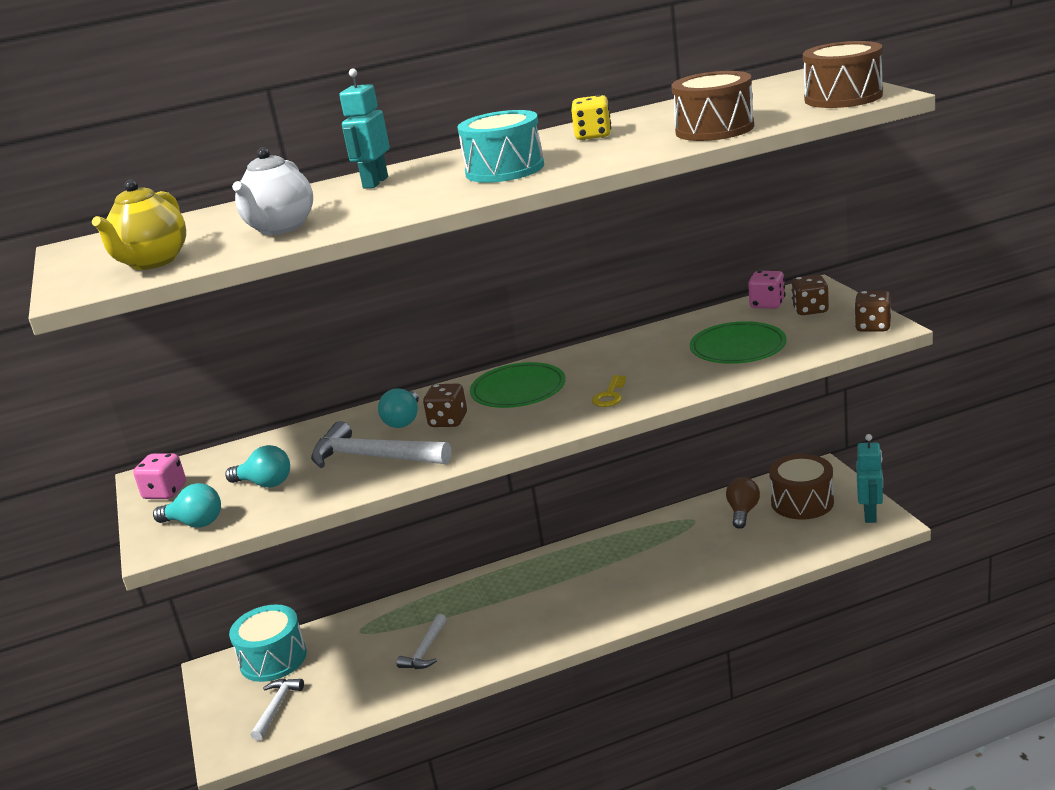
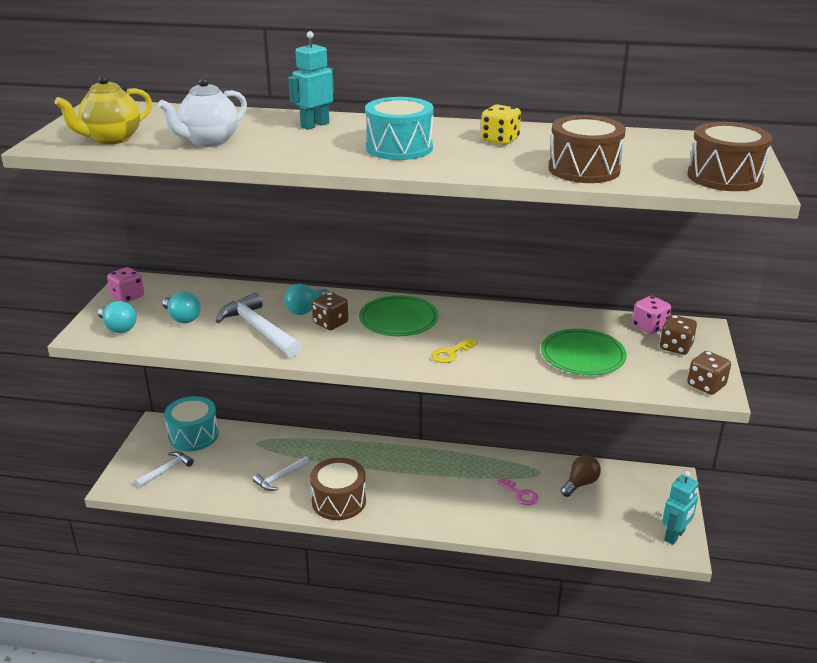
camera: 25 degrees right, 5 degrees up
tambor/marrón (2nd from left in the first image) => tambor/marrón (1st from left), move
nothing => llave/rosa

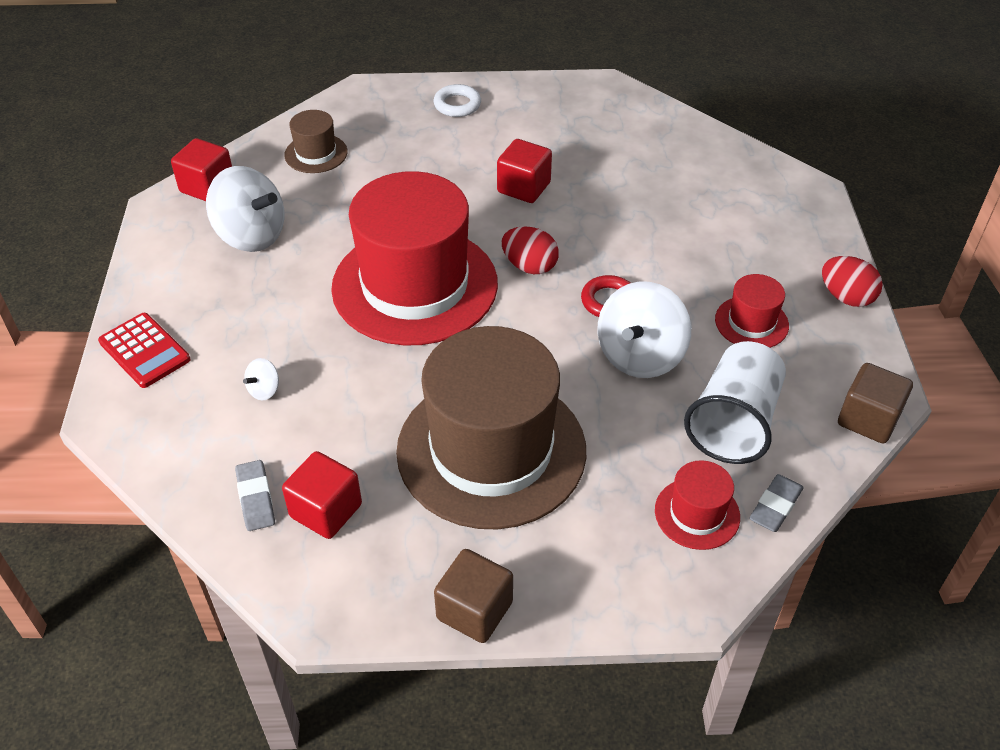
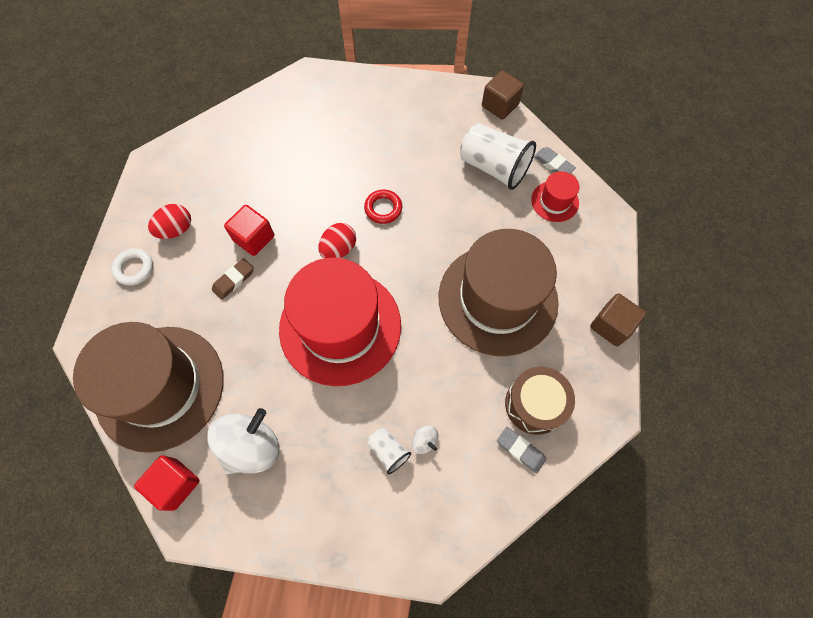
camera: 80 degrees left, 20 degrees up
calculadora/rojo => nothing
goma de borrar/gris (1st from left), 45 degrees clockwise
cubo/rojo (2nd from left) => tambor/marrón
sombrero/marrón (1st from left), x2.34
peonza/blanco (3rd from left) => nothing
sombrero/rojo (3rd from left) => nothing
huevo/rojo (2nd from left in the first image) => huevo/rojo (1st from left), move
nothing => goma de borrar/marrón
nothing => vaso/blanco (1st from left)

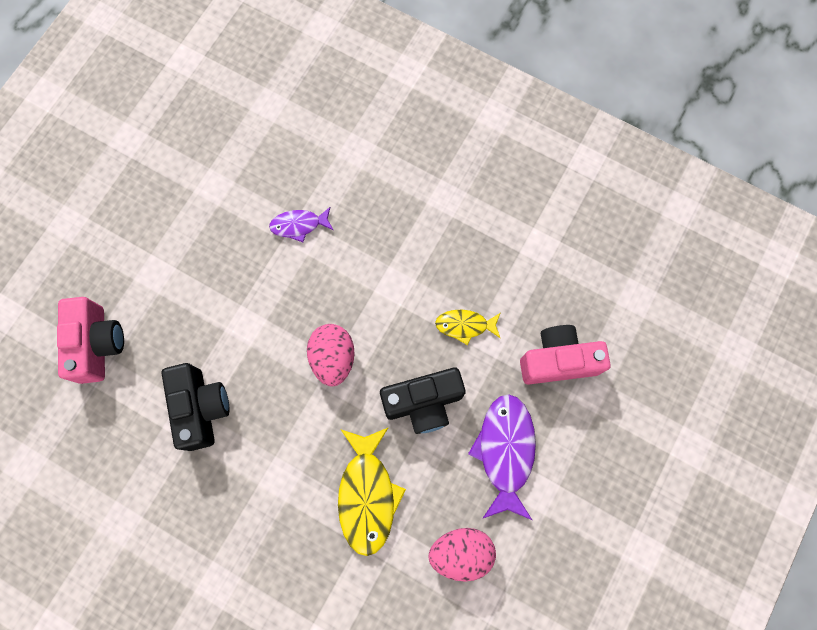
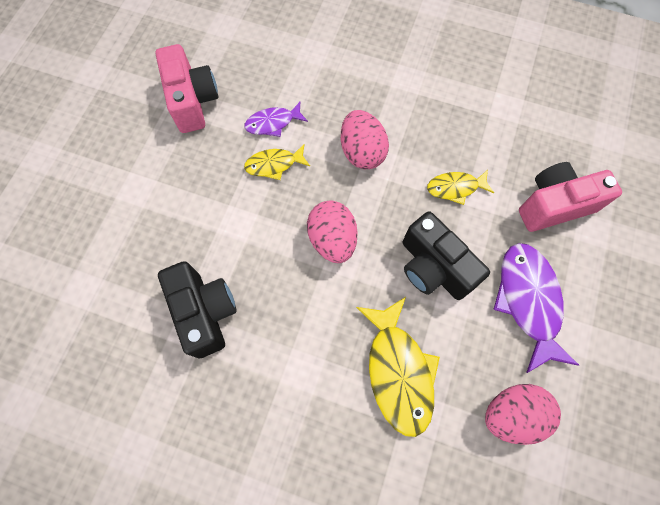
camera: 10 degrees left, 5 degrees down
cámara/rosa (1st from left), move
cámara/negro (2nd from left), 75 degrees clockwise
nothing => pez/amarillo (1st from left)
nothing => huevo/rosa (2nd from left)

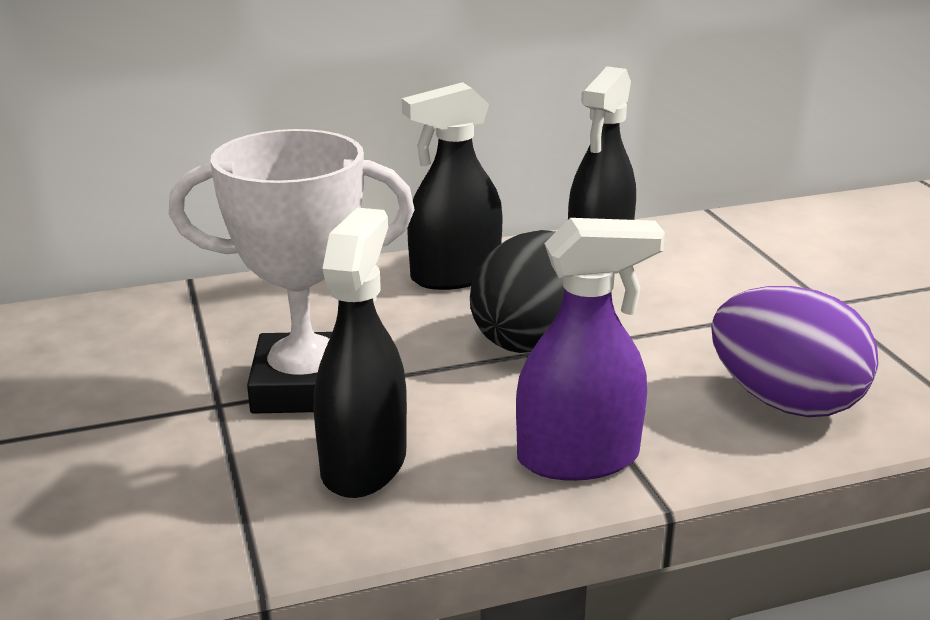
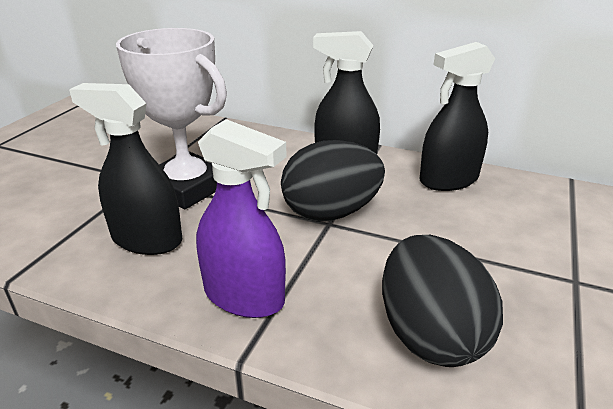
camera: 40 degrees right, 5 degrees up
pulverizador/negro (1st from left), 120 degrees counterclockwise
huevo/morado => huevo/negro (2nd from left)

---

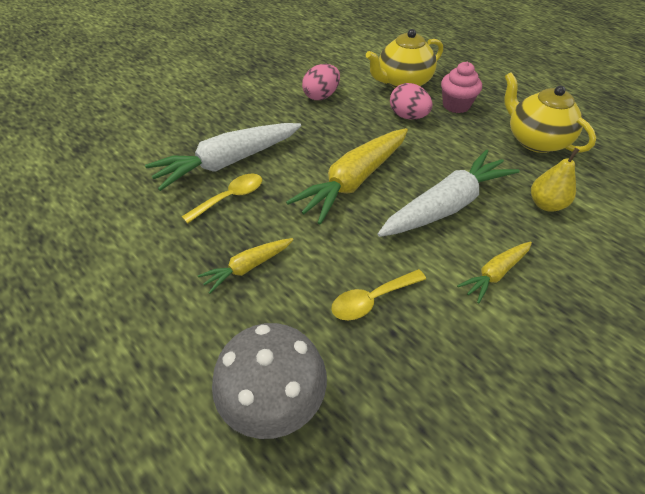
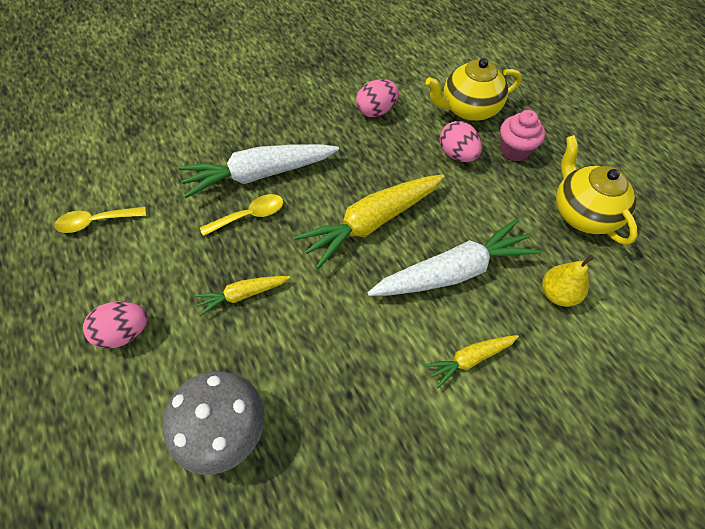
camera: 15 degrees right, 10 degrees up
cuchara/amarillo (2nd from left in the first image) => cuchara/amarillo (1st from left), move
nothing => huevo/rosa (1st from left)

(What is required)
Every line above between the one containing "cámara/negro (2nd from" and the one containing "huevo/morado => huevo/negro (2nd from left)", those two included, is to be printed exactly. No pictures go into the copy.

(Task solution)
cámara/negro (2nd from left), 75 degrees clockwise
nothing => pez/amarillo (1st from left)
nothing => huevo/rosa (2nd from left)

camera: 40 degrees right, 5 degrees up
pulverizador/negro (1st from left), 120 degrees counterclockwise
huevo/morado => huevo/negro (2nd from left)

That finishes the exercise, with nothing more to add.